→ **What you will do**: Please keep to the lines below from the one with "(185, 477) = (837, 433): orange" through the one with "(233, 321) = (756, 401): none -> purple star", and restate them word for word, ends included.
-------
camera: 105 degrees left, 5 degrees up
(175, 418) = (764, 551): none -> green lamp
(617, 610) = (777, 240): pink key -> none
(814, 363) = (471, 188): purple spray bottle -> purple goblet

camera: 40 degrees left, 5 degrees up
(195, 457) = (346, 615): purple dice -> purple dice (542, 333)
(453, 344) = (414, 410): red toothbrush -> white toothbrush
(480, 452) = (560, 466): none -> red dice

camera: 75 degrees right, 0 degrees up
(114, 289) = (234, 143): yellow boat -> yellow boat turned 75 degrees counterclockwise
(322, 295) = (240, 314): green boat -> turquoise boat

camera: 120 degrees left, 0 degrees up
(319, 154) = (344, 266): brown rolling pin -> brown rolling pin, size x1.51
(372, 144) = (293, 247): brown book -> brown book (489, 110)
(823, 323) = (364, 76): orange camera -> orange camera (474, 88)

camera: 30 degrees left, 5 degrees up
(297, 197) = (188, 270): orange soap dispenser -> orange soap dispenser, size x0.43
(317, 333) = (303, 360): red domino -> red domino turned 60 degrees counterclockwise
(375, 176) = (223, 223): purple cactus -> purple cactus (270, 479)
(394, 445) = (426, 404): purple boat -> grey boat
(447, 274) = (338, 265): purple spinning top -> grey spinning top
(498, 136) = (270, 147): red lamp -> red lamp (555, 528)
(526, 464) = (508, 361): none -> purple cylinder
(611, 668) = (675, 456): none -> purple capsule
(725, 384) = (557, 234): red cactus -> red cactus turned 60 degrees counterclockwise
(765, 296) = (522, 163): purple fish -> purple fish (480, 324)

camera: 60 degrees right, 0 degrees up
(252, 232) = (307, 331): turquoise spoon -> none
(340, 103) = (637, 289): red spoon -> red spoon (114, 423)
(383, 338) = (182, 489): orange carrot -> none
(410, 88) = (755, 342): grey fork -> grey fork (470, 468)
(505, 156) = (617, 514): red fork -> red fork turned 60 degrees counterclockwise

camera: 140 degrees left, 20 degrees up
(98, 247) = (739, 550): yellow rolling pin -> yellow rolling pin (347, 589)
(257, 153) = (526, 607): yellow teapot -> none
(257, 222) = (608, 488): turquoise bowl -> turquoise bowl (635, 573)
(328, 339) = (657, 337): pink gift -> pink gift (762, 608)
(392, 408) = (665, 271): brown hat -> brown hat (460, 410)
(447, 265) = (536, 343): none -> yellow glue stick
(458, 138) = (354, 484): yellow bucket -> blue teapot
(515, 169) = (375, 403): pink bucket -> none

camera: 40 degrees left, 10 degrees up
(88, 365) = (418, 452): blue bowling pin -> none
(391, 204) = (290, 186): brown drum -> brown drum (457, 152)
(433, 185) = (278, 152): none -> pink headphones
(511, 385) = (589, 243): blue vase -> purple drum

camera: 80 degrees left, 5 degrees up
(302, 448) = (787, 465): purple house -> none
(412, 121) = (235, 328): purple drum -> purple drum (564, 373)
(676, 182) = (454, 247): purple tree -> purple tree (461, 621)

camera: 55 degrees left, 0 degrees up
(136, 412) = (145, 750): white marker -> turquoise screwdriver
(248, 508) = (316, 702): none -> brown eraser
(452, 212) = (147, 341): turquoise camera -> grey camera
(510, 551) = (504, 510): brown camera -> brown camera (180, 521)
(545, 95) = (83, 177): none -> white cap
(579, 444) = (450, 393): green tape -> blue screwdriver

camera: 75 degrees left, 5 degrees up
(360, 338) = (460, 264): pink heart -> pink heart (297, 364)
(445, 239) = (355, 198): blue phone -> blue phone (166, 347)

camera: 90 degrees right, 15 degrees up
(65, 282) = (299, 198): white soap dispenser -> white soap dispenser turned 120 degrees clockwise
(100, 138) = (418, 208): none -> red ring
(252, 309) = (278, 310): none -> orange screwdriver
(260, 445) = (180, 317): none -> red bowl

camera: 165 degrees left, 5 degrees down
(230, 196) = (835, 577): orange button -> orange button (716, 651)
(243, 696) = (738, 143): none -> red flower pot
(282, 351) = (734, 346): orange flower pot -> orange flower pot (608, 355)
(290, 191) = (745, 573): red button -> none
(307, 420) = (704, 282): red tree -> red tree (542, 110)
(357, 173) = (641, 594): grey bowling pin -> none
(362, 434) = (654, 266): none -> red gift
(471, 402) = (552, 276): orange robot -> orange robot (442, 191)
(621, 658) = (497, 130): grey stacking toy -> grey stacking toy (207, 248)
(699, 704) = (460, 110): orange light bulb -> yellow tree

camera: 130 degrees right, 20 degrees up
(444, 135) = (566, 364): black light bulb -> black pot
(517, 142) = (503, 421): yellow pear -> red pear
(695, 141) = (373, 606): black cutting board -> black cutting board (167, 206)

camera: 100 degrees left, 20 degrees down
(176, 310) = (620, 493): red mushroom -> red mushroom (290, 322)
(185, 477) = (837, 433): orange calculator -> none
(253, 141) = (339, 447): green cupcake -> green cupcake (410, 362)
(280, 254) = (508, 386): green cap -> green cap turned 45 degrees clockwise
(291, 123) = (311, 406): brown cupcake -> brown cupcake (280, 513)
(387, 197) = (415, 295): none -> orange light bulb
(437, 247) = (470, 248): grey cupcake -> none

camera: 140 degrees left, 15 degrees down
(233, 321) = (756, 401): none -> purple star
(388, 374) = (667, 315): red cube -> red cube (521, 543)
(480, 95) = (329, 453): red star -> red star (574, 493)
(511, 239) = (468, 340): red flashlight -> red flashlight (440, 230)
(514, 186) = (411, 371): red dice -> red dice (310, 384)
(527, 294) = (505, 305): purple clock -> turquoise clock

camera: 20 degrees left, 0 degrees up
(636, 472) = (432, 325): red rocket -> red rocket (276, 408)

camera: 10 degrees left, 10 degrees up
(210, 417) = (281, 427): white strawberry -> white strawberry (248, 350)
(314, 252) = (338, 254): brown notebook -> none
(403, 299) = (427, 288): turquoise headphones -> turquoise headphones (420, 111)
-------
→ **Solution**:
(185, 477) = (837, 433): orange calculator -> none
(253, 141) = (339, 447): green cupcake -> green cupcake (410, 362)
(280, 254) = (508, 386): green cap -> green cap turned 45 degrees clockwise
(291, 123) = (311, 406): brown cupcake -> brown cupcake (280, 513)
(387, 197) = (415, 295): none -> orange light bulb
(437, 247) = (470, 248): grey cupcake -> none

camera: 140 degrees left, 15 degrees down
(233, 321) = (756, 401): none -> purple star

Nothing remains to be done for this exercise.